*Records supplied*.
· · · · ·
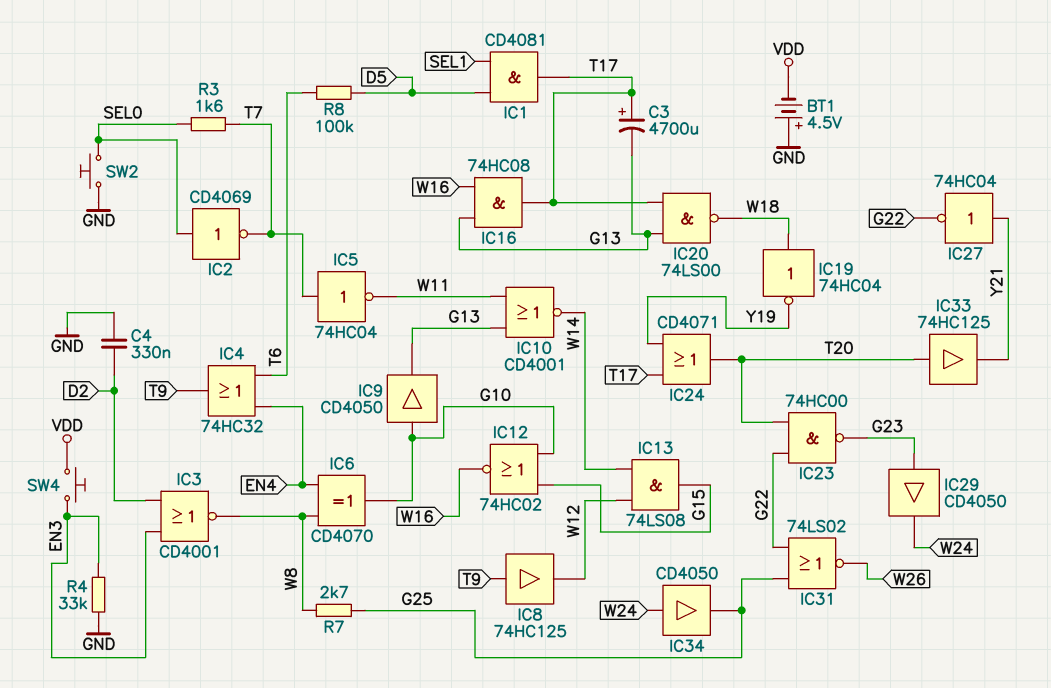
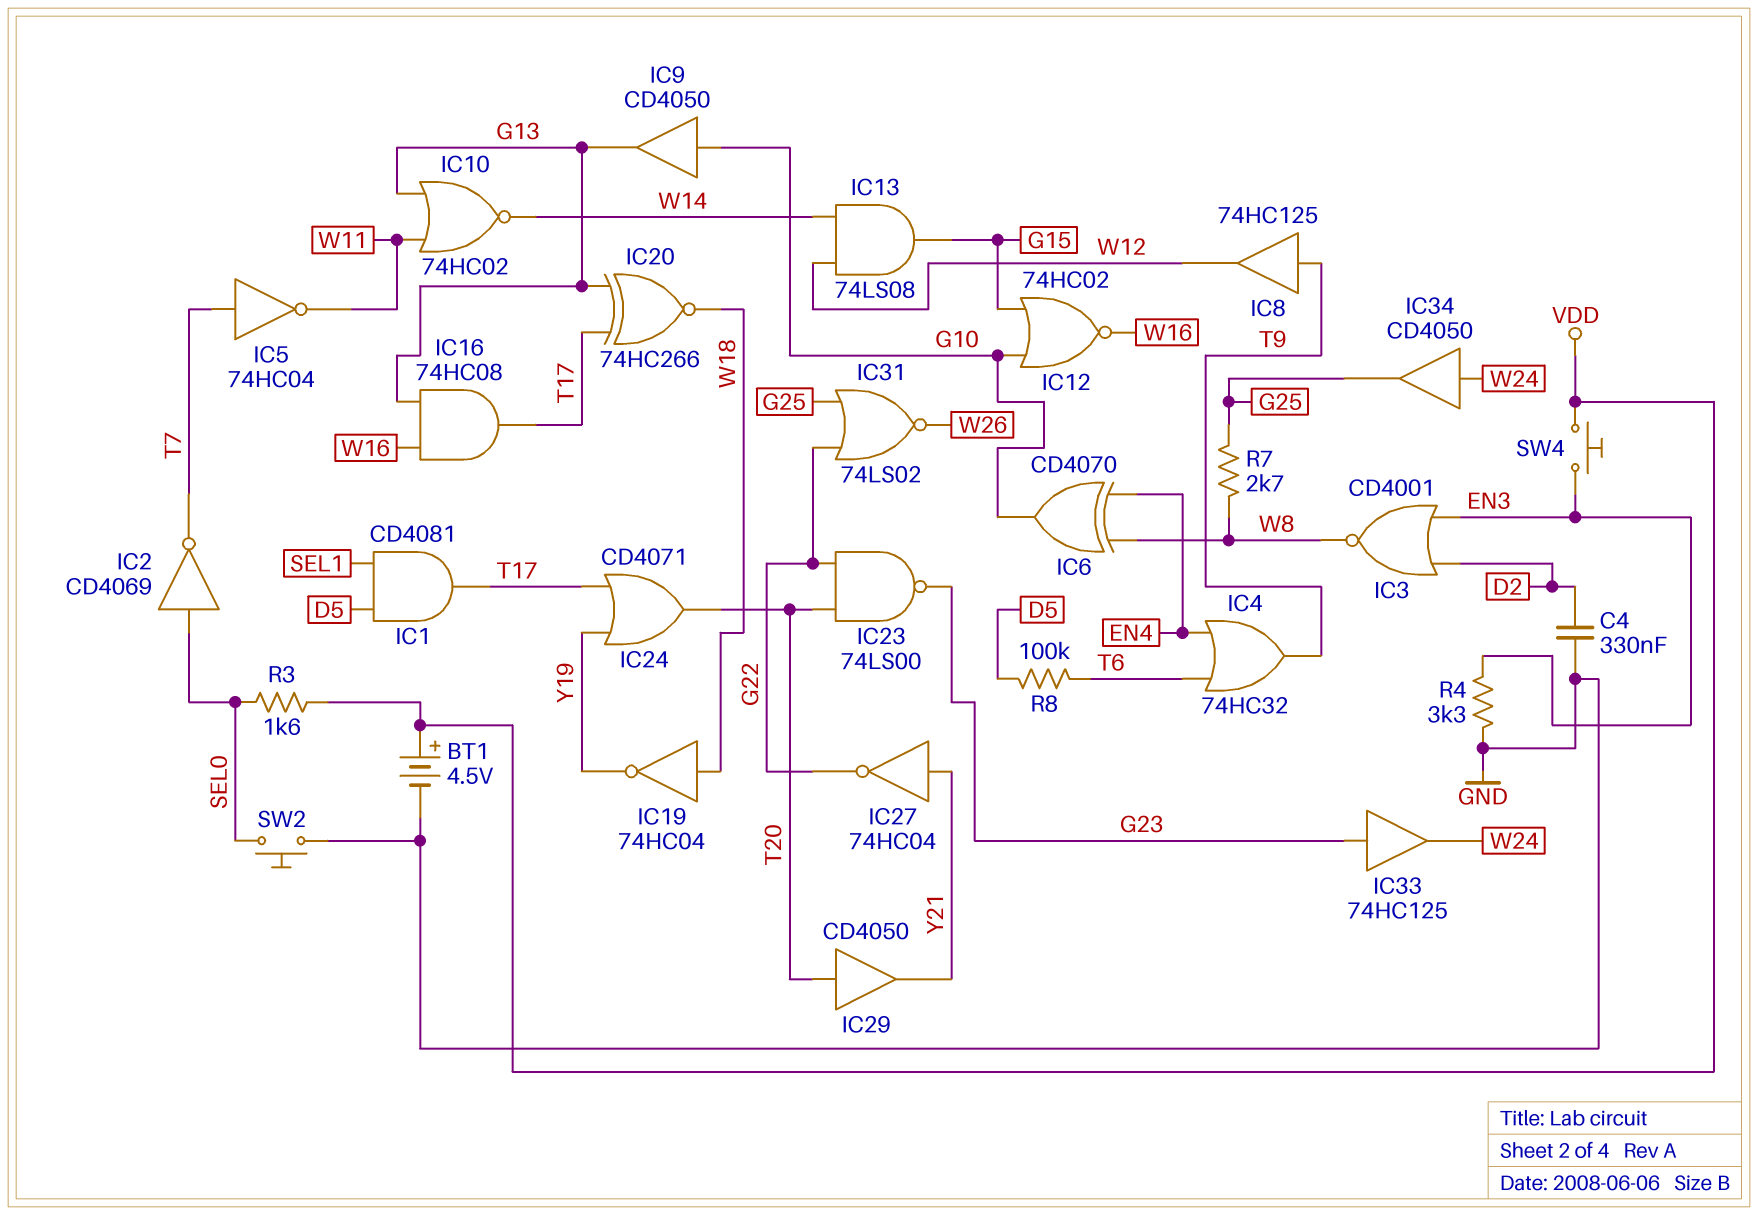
BT1: 4.5V (plus GND, minus VDD) -> 4.5V (plus VDD, minus GND)
C3: 4700uF (plus T17, minus G13) -> none
IC10: NOR CD4001 (in G13, in W11, out W14) -> NOR 74HC02 (in G13, in W11, out W14)
IC20: NAND 74LS00 (in G13, in T17, out W18) -> XNOR 74HC266 (in G13, in T17, out W18)
IC23: NAND 74HC00 (in G22, in T20, out G23) -> NAND 74LS00 (in G22, in T20, out G23)
IC29: buffer CD4050 (in G23, out W24) -> buffer CD4050 (in T20, out Y21)
IC33: buffer 74HC125 (in T20, out Y21) -> buffer 74HC125 (in G23, out W24)
R3: 1.6k (SEL0, T7) -> 1.6k (SEL0, VDD)
R4: 33k (EN3, GND) -> 3.3k (EN3, GND)

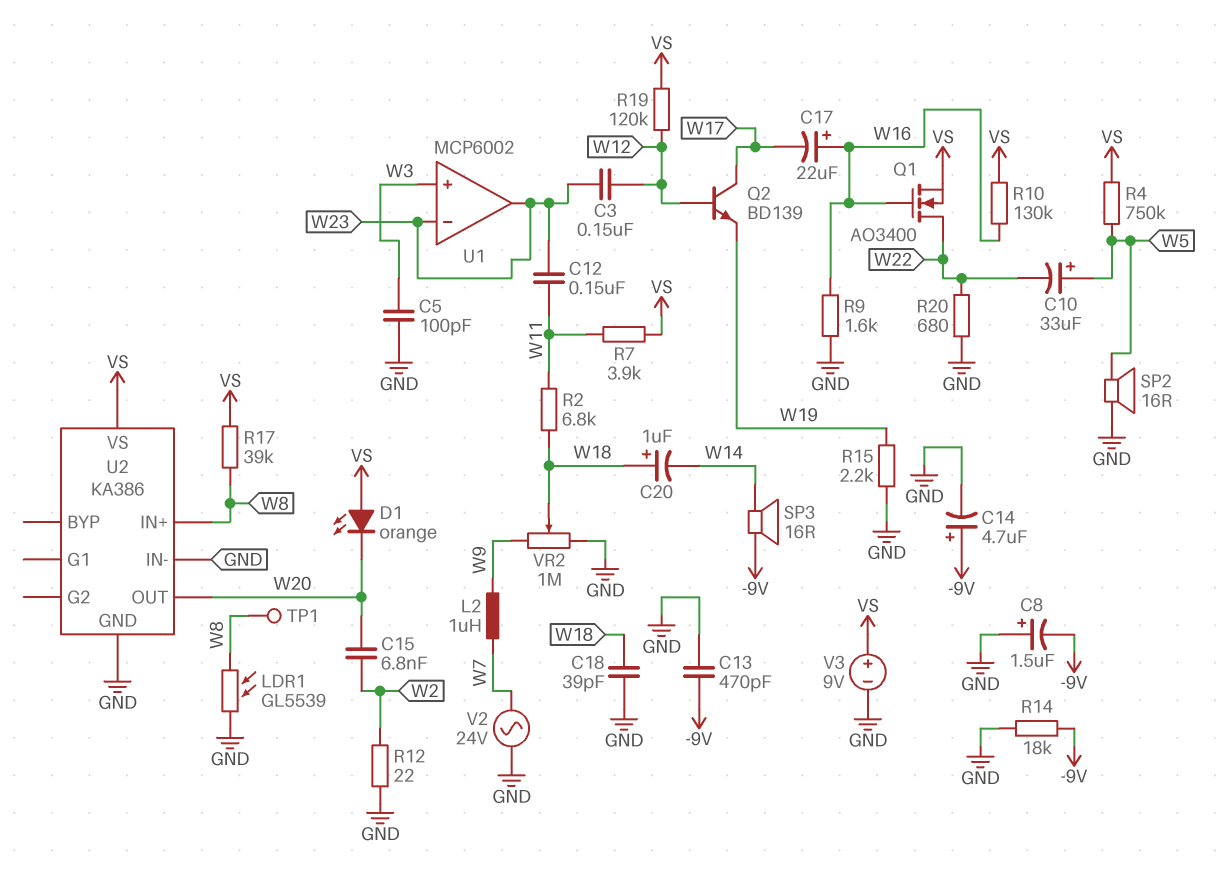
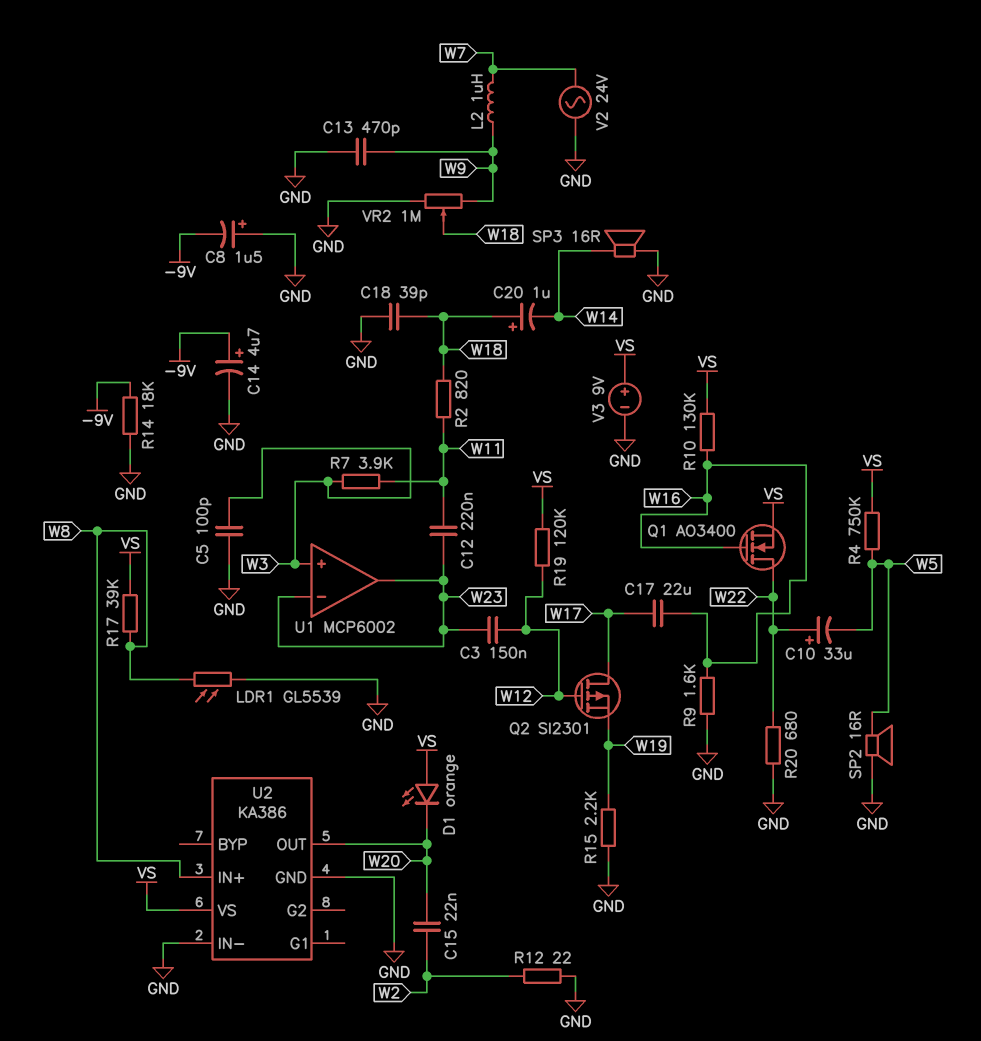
C10: 33uF (plus W5, minus W22) -> 33uF (plus W22, minus W5)
C12: 150nF (W11, W23) -> 220nF (W11, W23)
C13: 470pF (-9V, GND) -> 470pF (GND, W9)
C15: 6.8nF (W2, W20) -> 22nF (W2, W20)
C17: 22uF (plus W16, minus W17) -> 22uF (W16, W17)
Q2: NPN BD139 (B W12, C W17, E W19) -> PMOS SI2301 (G W12, D W17, S W19)
R2: 6.8k (W11, W18) -> 820 (W11, W18)
R7: 3.9k (VS, W11) -> 3.9k (W3, W11)
SP3: speaker 16R (-9V, W14) -> speaker 16R (GND, W14)
TP1: test point (W8) -> none

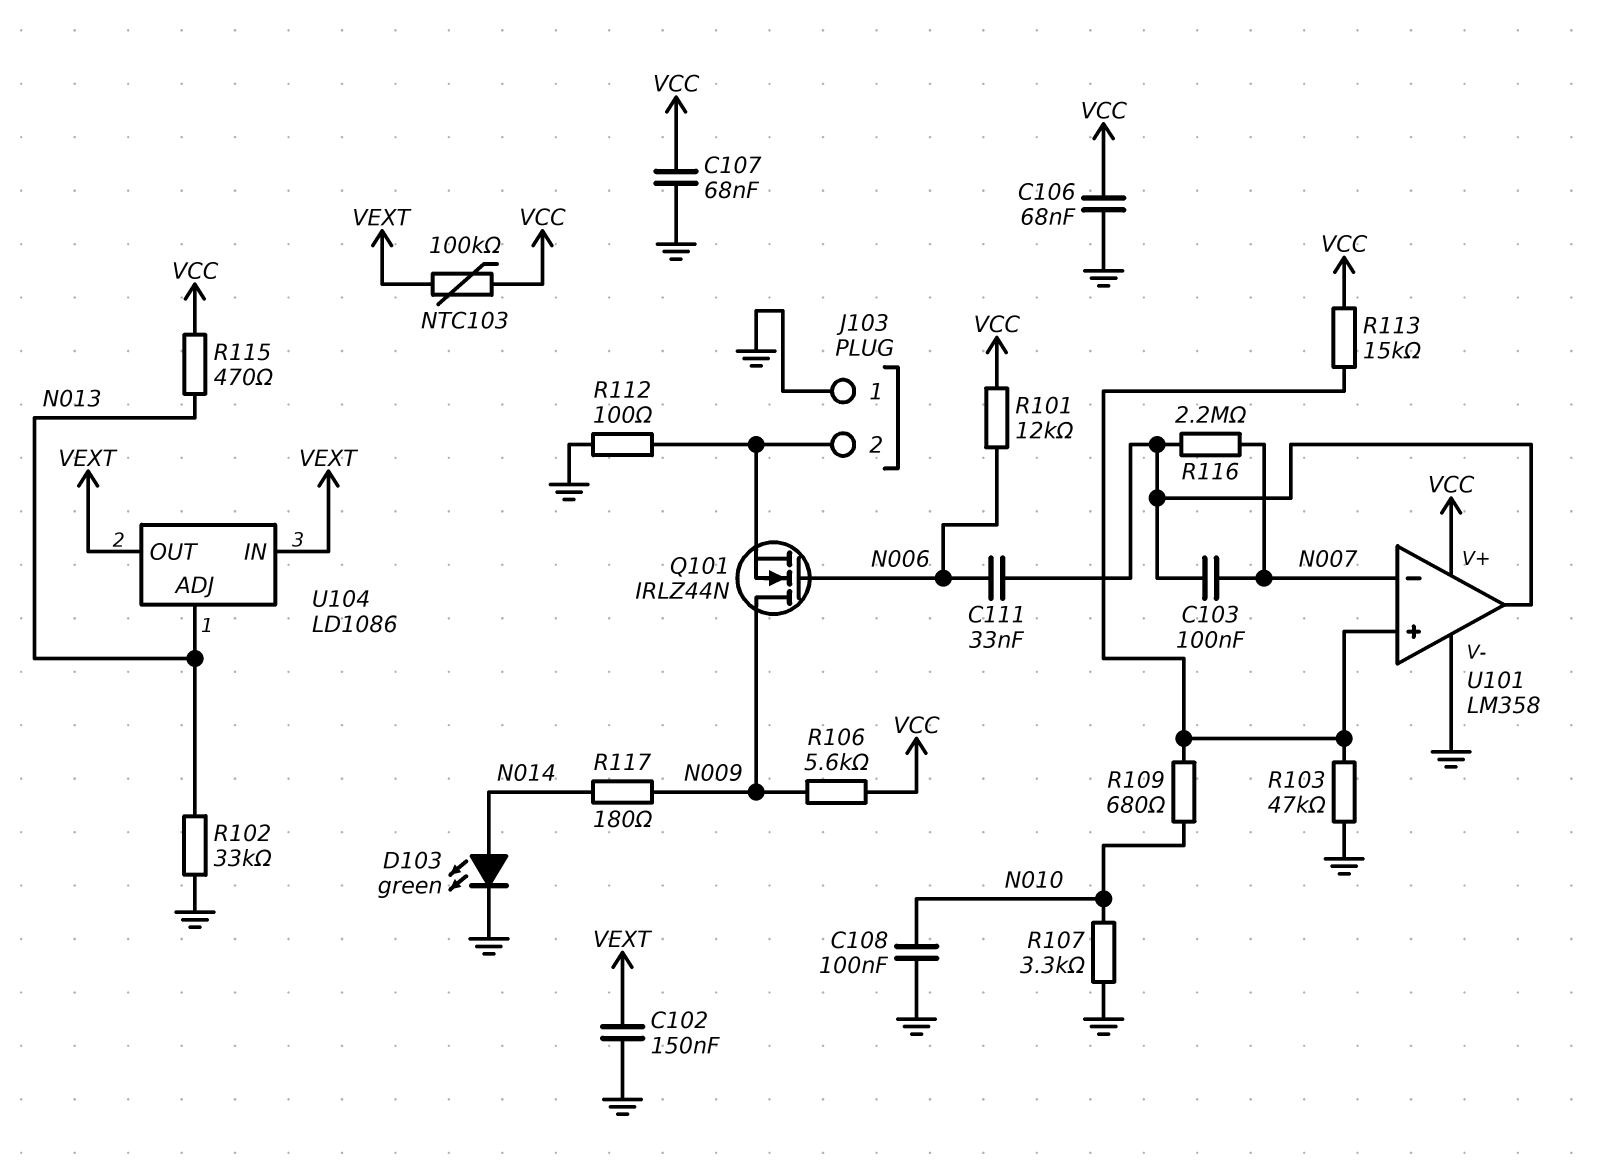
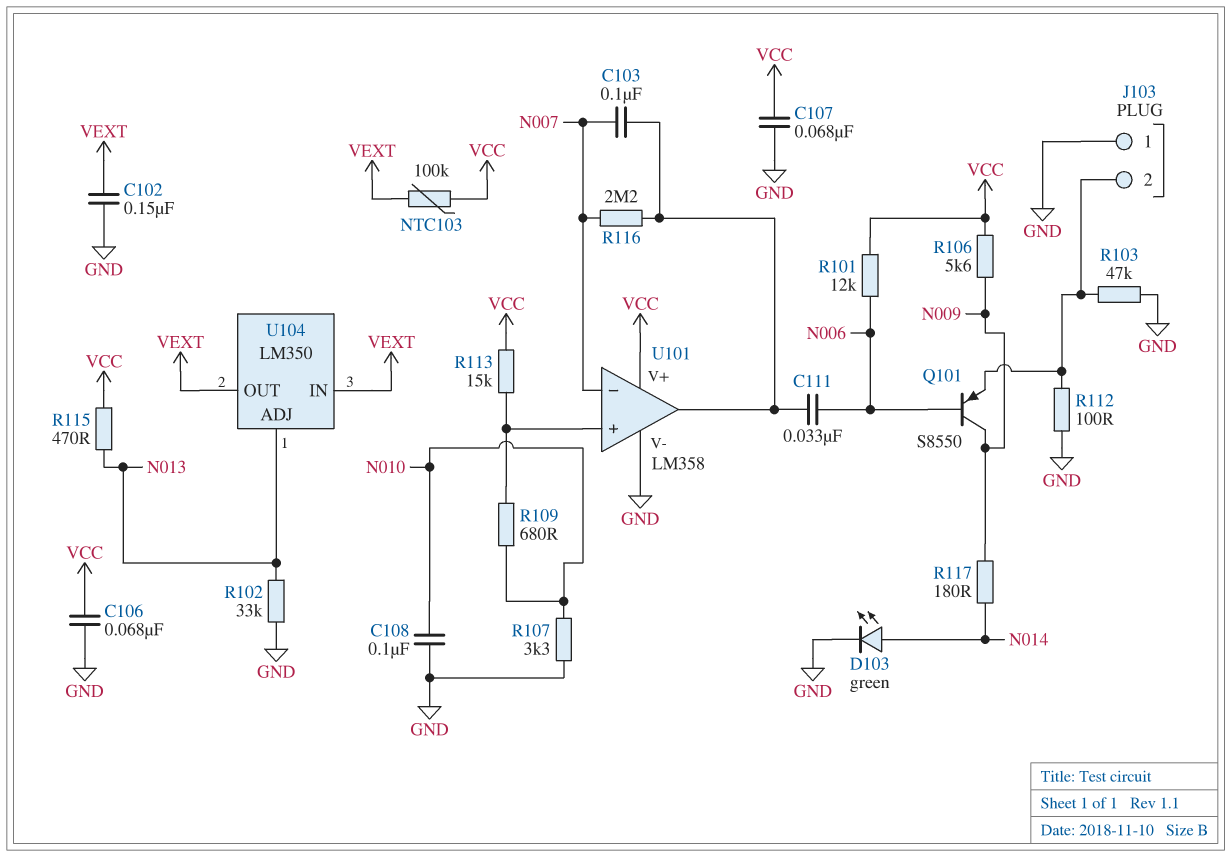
Q101: NMOS IRLZ44N (G N006, D N009, S J103/2) -> PNP S8550 (B N006, C N009, E J103/2)
R103: 47k (GND, U101/in+) -> 47k (GND, J103/2)
U104: LD1086 -> LM350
· · · · ·
*Your goal*. Working from the material above, transcribe it exactly while omitting pictures.

*Reply*.
BT1: 4.5V (plus GND, minus VDD) -> 4.5V (plus VDD, minus GND)
C3: 4700uF (plus T17, minus G13) -> none
IC10: NOR CD4001 (in G13, in W11, out W14) -> NOR 74HC02 (in G13, in W11, out W14)
IC20: NAND 74LS00 (in G13, in T17, out W18) -> XNOR 74HC266 (in G13, in T17, out W18)
IC23: NAND 74HC00 (in G22, in T20, out G23) -> NAND 74LS00 (in G22, in T20, out G23)
IC29: buffer CD4050 (in G23, out W24) -> buffer CD4050 (in T20, out Y21)
IC33: buffer 74HC125 (in T20, out Y21) -> buffer 74HC125 (in G23, out W24)
R3: 1.6k (SEL0, T7) -> 1.6k (SEL0, VDD)
R4: 33k (EN3, GND) -> 3.3k (EN3, GND)

C10: 33uF (plus W5, minus W22) -> 33uF (plus W22, minus W5)
C12: 150nF (W11, W23) -> 220nF (W11, W23)
C13: 470pF (-9V, GND) -> 470pF (GND, W9)
C15: 6.8nF (W2, W20) -> 22nF (W2, W20)
C17: 22uF (plus W16, minus W17) -> 22uF (W16, W17)
Q2: NPN BD139 (B W12, C W17, E W19) -> PMOS SI2301 (G W12, D W17, S W19)
R2: 6.8k (W11, W18) -> 820 (W11, W18)
R7: 3.9k (VS, W11) -> 3.9k (W3, W11)
SP3: speaker 16R (-9V, W14) -> speaker 16R (GND, W14)
TP1: test point (W8) -> none

Q101: NMOS IRLZ44N (G N006, D N009, S J103/2) -> PNP S8550 (B N006, C N009, E J103/2)
R103: 47k (GND, U101/in+) -> 47k (GND, J103/2)
U104: LD1086 -> LM350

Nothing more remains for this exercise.